• **Input data**:
== Segment start ==
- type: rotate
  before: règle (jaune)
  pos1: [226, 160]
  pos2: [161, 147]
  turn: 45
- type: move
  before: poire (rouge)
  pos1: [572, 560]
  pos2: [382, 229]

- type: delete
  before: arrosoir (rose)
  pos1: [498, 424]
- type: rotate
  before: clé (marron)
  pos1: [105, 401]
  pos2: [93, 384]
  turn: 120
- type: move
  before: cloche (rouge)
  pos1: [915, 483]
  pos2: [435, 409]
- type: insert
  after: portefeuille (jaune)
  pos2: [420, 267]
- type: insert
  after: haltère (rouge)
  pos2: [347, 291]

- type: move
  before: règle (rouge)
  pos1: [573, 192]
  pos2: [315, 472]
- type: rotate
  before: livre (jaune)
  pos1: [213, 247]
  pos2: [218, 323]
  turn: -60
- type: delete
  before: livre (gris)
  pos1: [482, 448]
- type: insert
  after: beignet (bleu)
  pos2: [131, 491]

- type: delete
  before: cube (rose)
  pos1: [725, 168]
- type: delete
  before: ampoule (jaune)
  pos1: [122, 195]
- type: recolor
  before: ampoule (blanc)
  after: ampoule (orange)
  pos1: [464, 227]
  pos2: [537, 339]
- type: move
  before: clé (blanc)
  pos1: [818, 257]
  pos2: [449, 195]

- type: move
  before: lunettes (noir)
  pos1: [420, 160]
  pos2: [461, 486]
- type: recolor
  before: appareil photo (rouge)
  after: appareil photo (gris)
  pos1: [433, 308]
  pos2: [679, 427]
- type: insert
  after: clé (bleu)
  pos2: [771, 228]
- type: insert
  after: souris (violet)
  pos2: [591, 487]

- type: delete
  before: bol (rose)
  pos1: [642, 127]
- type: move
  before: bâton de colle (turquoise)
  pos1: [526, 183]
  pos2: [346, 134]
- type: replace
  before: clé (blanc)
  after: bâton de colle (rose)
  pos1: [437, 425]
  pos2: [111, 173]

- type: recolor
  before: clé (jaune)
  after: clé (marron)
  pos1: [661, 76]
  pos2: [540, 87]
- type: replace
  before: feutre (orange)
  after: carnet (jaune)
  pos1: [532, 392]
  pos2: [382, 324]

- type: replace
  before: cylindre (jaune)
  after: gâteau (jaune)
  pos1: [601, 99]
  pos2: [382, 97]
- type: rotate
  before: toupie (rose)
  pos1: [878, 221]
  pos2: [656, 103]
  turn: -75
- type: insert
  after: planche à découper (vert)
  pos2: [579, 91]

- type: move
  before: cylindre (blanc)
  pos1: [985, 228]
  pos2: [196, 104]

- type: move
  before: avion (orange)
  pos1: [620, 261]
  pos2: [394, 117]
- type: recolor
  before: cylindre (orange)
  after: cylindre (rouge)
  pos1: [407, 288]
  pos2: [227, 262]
== Segment end ==
• **Your goal**: Going line by line, set down the data above exactly as given.

• **Solution to the problem**:
- type: rotate
  before: règle (jaune)
  pos1: [226, 160]
  pos2: [161, 147]
  turn: 45
- type: move
  before: poire (rouge)
  pos1: [572, 560]
  pos2: [382, 229]

- type: delete
  before: arrosoir (rose)
  pos1: [498, 424]
- type: rotate
  before: clé (marron)
  pos1: [105, 401]
  pos2: [93, 384]
  turn: 120
- type: move
  before: cloche (rouge)
  pos1: [915, 483]
  pos2: [435, 409]
- type: insert
  after: portefeuille (jaune)
  pos2: [420, 267]
- type: insert
  after: haltère (rouge)
  pos2: [347, 291]

- type: move
  before: règle (rouge)
  pos1: [573, 192]
  pos2: [315, 472]
- type: rotate
  before: livre (jaune)
  pos1: [213, 247]
  pos2: [218, 323]
  turn: -60
- type: delete
  before: livre (gris)
  pos1: [482, 448]
- type: insert
  after: beignet (bleu)
  pos2: [131, 491]

- type: delete
  before: cube (rose)
  pos1: [725, 168]
- type: delete
  before: ampoule (jaune)
  pos1: [122, 195]
- type: recolor
  before: ampoule (blanc)
  after: ampoule (orange)
  pos1: [464, 227]
  pos2: [537, 339]
- type: move
  before: clé (blanc)
  pos1: [818, 257]
  pos2: [449, 195]

- type: move
  before: lunettes (noir)
  pos1: [420, 160]
  pos2: [461, 486]
- type: recolor
  before: appareil photo (rouge)
  after: appareil photo (gris)
  pos1: [433, 308]
  pos2: [679, 427]
- type: insert
  after: clé (bleu)
  pos2: [771, 228]
- type: insert
  after: souris (violet)
  pos2: [591, 487]

- type: delete
  before: bol (rose)
  pos1: [642, 127]
- type: move
  before: bâton de colle (turquoise)
  pos1: [526, 183]
  pos2: [346, 134]
- type: replace
  before: clé (blanc)
  after: bâton de colle (rose)
  pos1: [437, 425]
  pos2: [111, 173]

- type: recolor
  before: clé (jaune)
  after: clé (marron)
  pos1: [661, 76]
  pos2: [540, 87]
- type: replace
  before: feutre (orange)
  after: carnet (jaune)
  pos1: [532, 392]
  pos2: [382, 324]

- type: replace
  before: cylindre (jaune)
  after: gâteau (jaune)
  pos1: [601, 99]
  pos2: [382, 97]
- type: rotate
  before: toupie (rose)
  pos1: [878, 221]
  pos2: [656, 103]
  turn: -75
- type: insert
  after: planche à découper (vert)
  pos2: [579, 91]

- type: move
  before: cylindre (blanc)
  pos1: [985, 228]
  pos2: [196, 104]

- type: move
  before: avion (orange)
  pos1: [620, 261]
  pos2: [394, 117]
- type: recolor
  before: cylindre (orange)
  after: cylindre (rouge)
  pos1: [407, 288]
  pos2: [227, 262]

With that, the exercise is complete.